Could you filter the records below down to the lines that include the word "minus"?

========

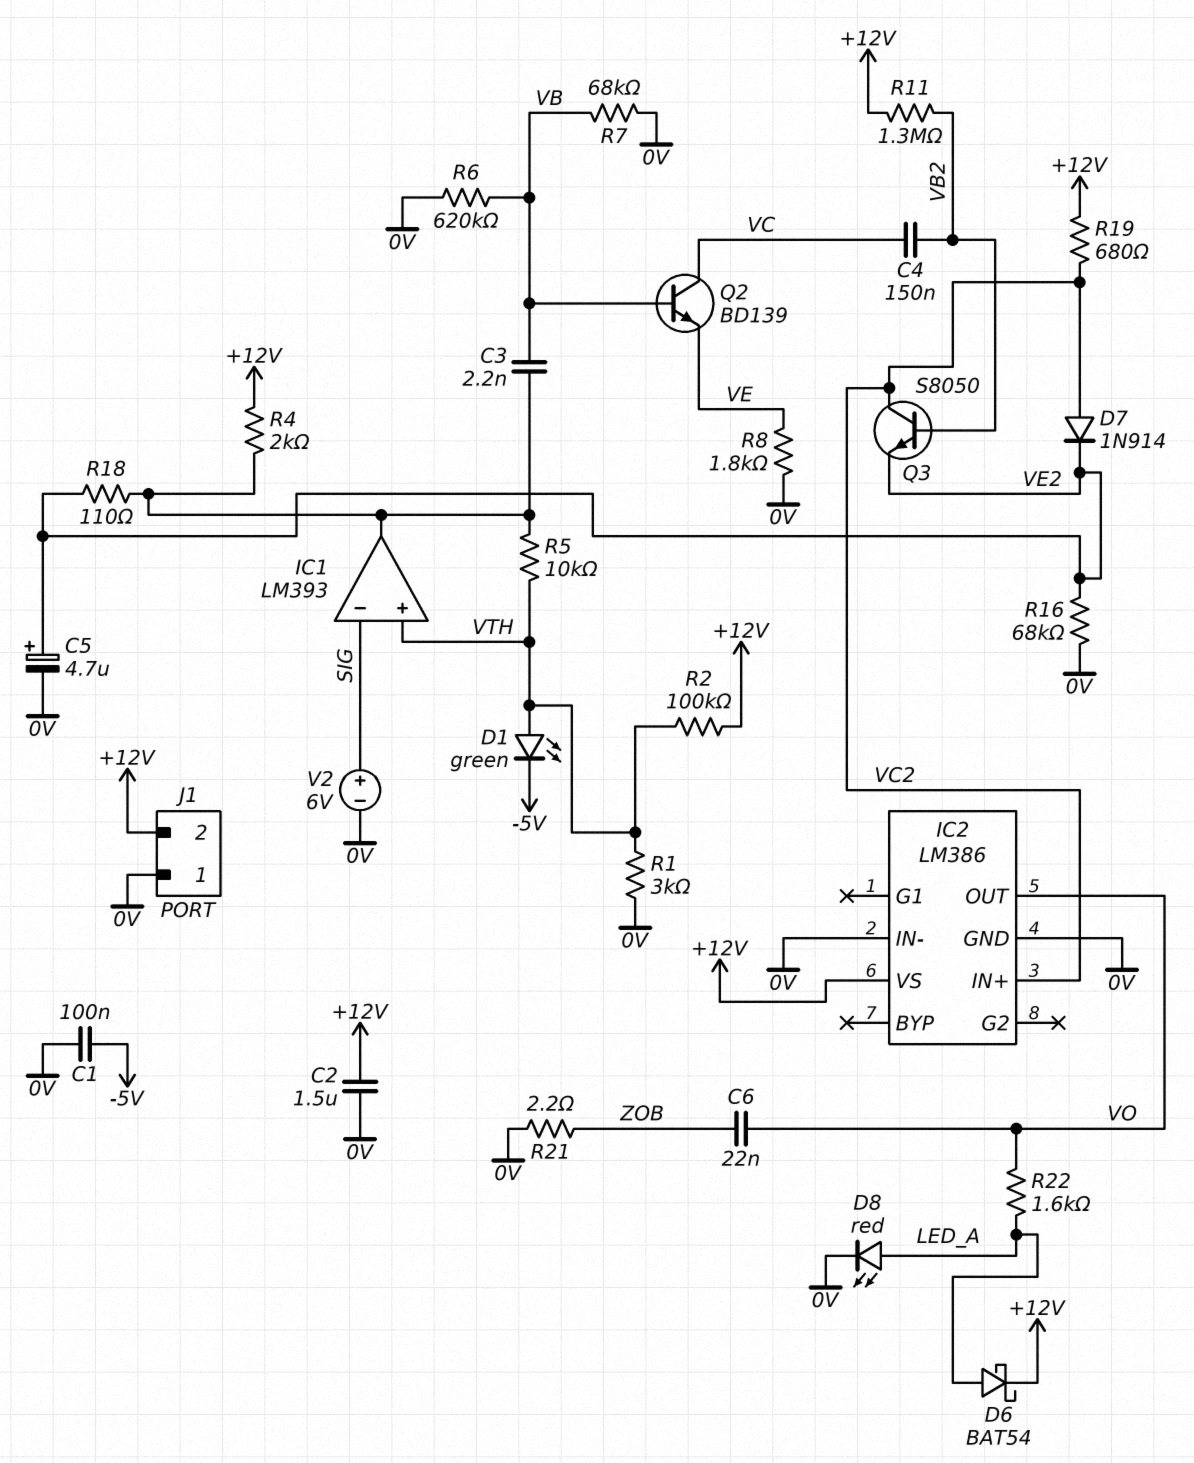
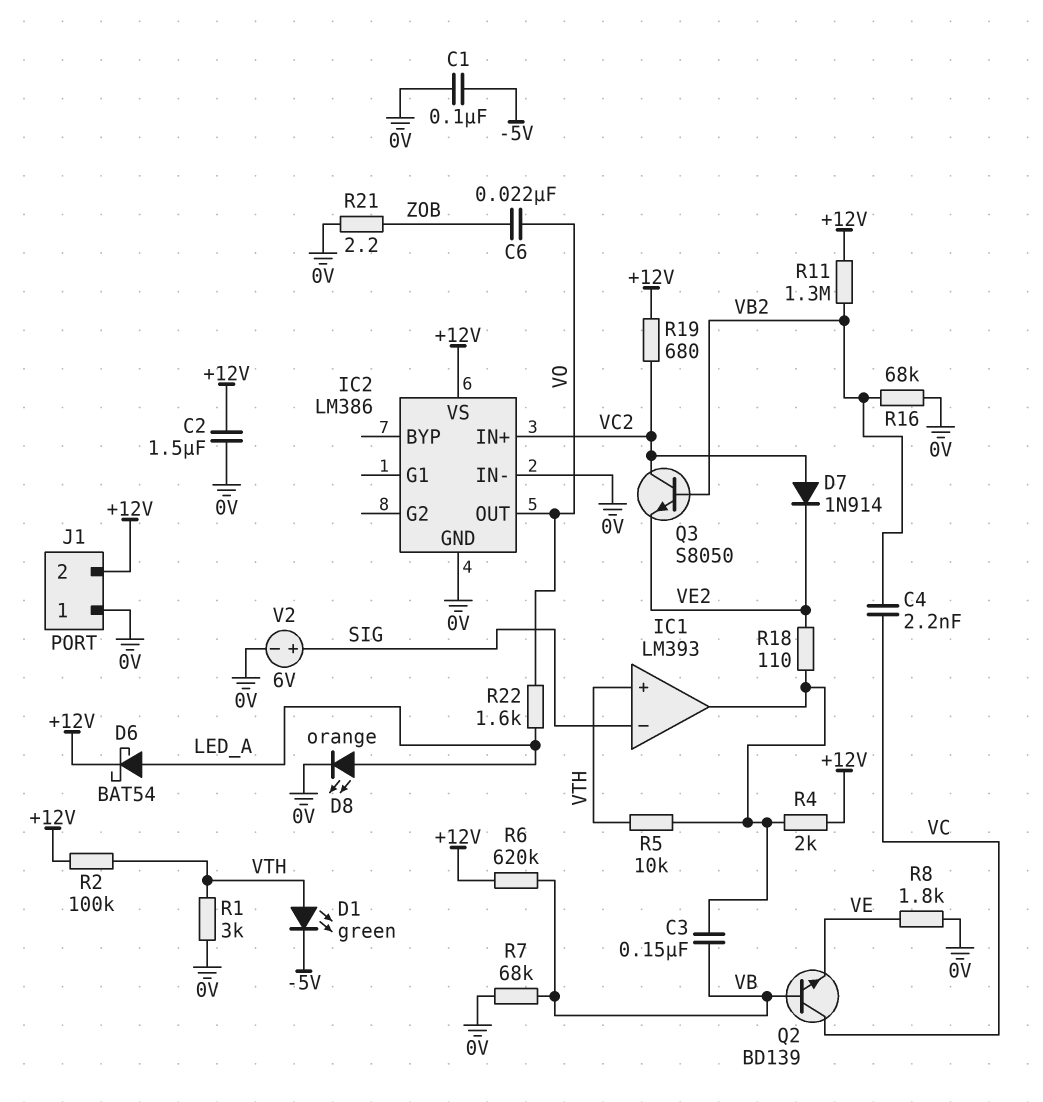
C3: 2.2nF (IC1/out, VB) -> 150nF (IC1/out, VB)
C4: 150nF (VB2, VC) -> 2.2nF (VB2, VC)
C5: 4.7uF (plus VE2, minus 0V) -> none
D8: LED red (A LED_A, K 0V) -> LED orange (A LED_A, K 0V)
R6: 620k (0V, VB) -> 620k (+12V, VB)
R16: 68k (0V, VE2) -> 68k (0V, VB2)

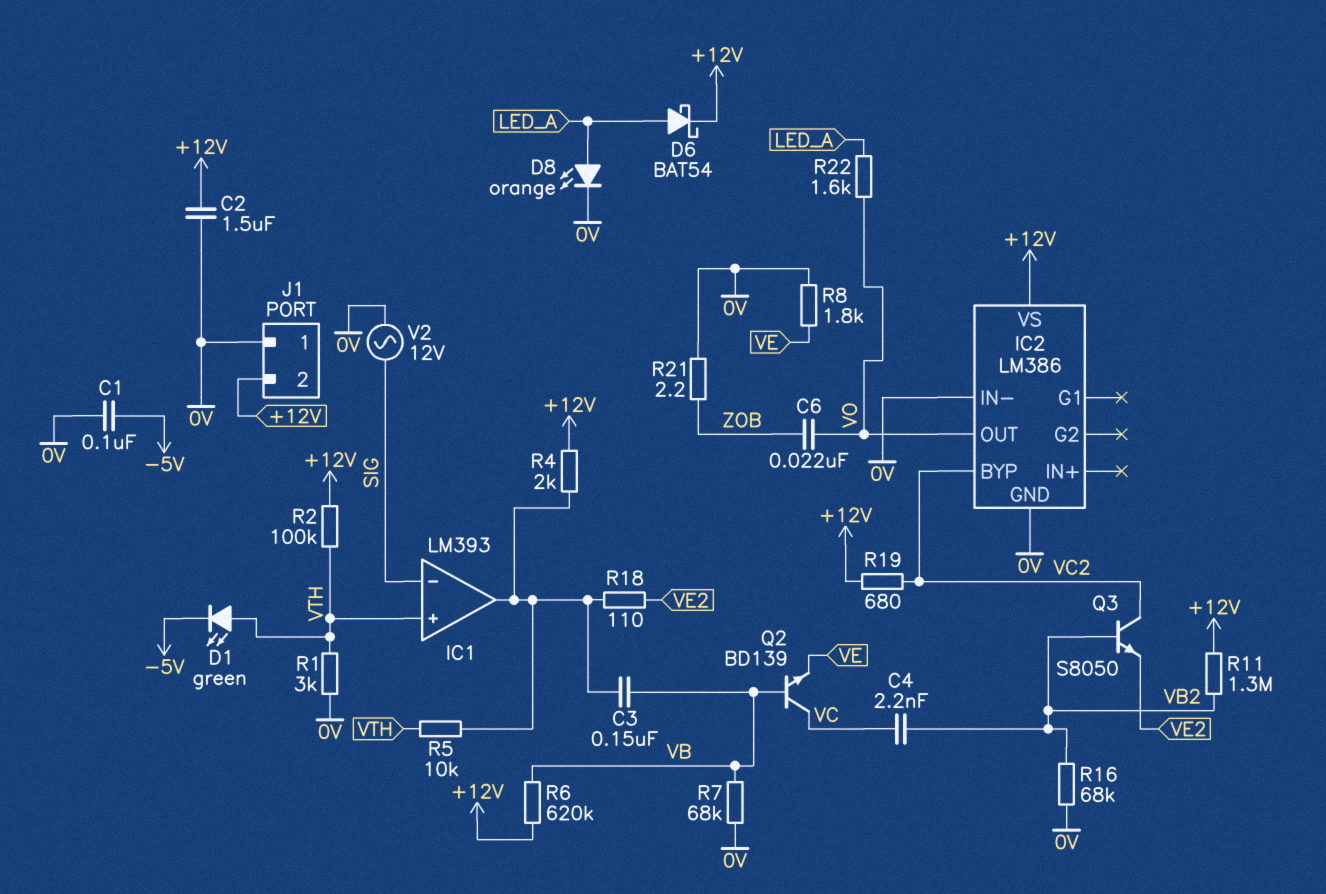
D7: diode 1N914 (A VC2, K VE2) -> none
IC2 pin BYP: none -> VC2
IC2 pin IN+: VC2 -> none
V2: 6V (plus SIG, minus 0V) -> AC 12V (0V, SIG)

========

Problem solution:
C5: 4.7uF (plus VE2, minus 0V) -> none
V2: 6V (plus SIG, minus 0V) -> AC 12V (0V, SIG)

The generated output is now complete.